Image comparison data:
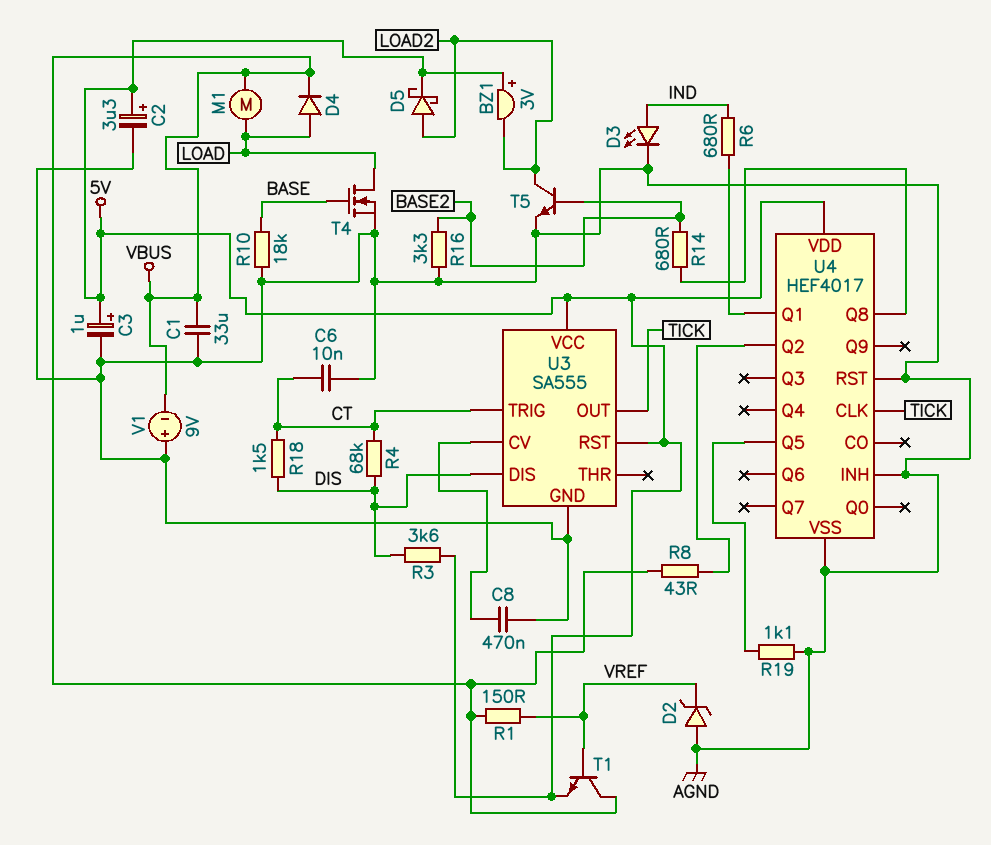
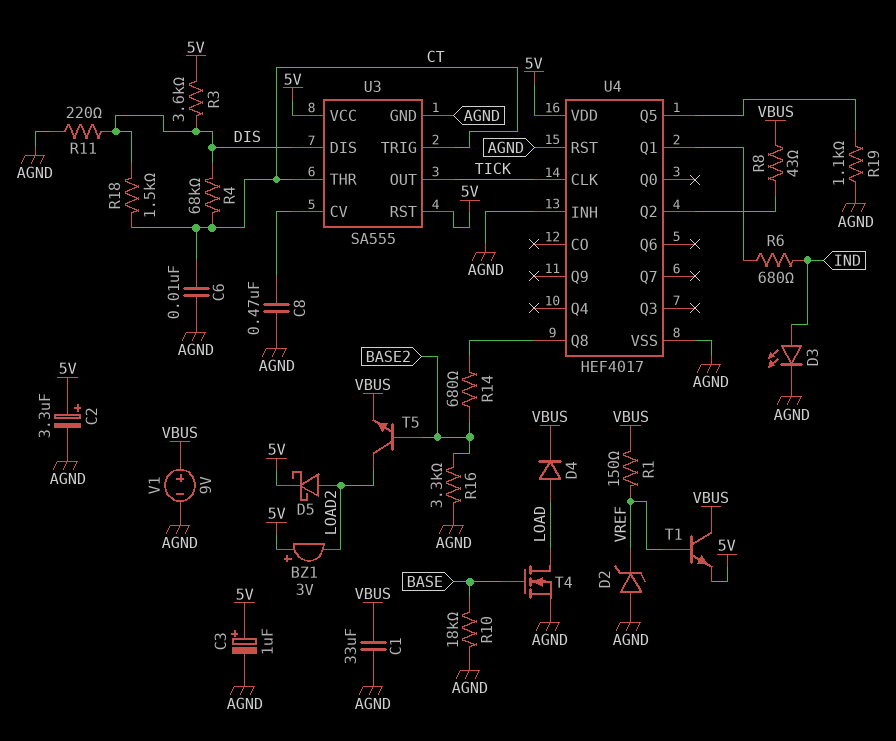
M1: motor (LOAD, VBUS) -> none
R11: none -> 220 (AGND, DIS)
T5: NPN (B BASE2, C LOAD2, E AGND) -> NPN (B BASE2, C LOAD2, E VBUS)
U3 pin THR: none -> CT
V1: 9V (plus AGND, minus VBUS) -> 9V (plus VBUS, minus AGND)

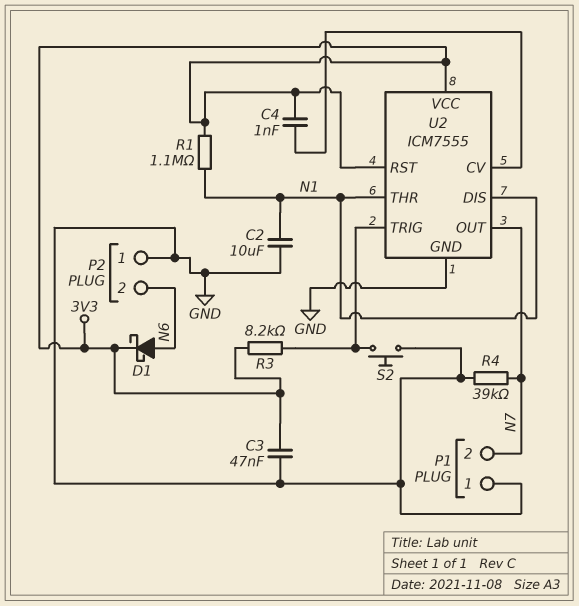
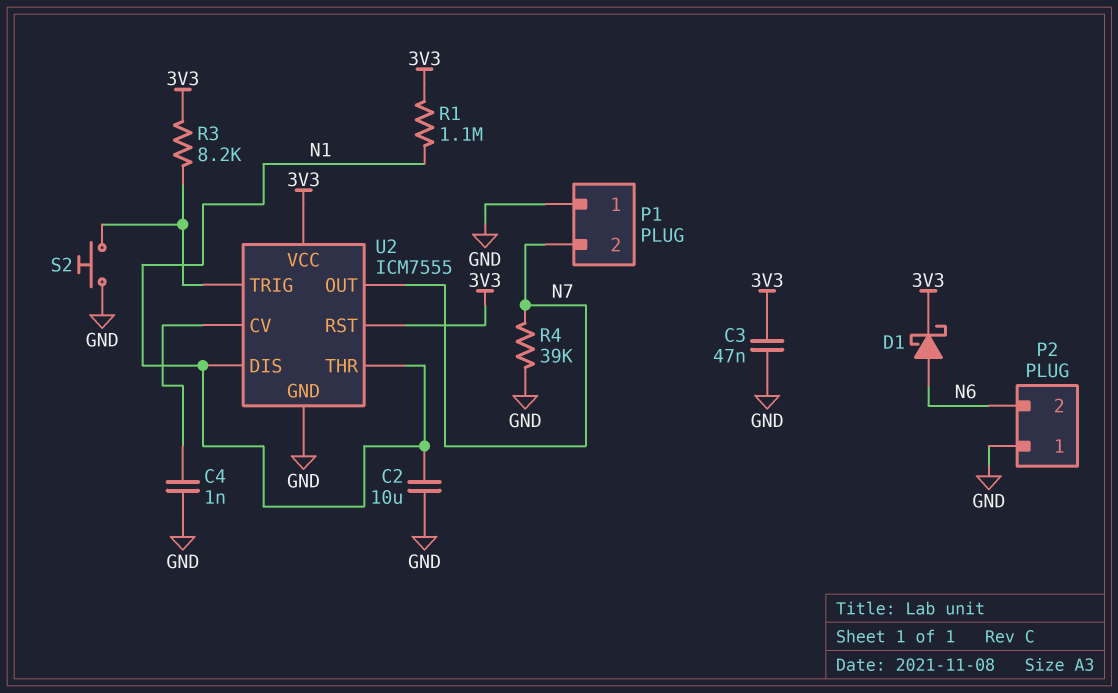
C4: 1nF (3V3, U2/CV) -> 1nF (GND, U2/CV)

Directions for this task: Read through the entries and copy each line in which "AGND" appears.

Answer area:
R11: none -> 220 (AGND, DIS)
T5: NPN (B BASE2, C LOAD2, E AGND) -> NPN (B BASE2, C LOAD2, E VBUS)
V1: 9V (plus AGND, minus VBUS) -> 9V (plus VBUS, minus AGND)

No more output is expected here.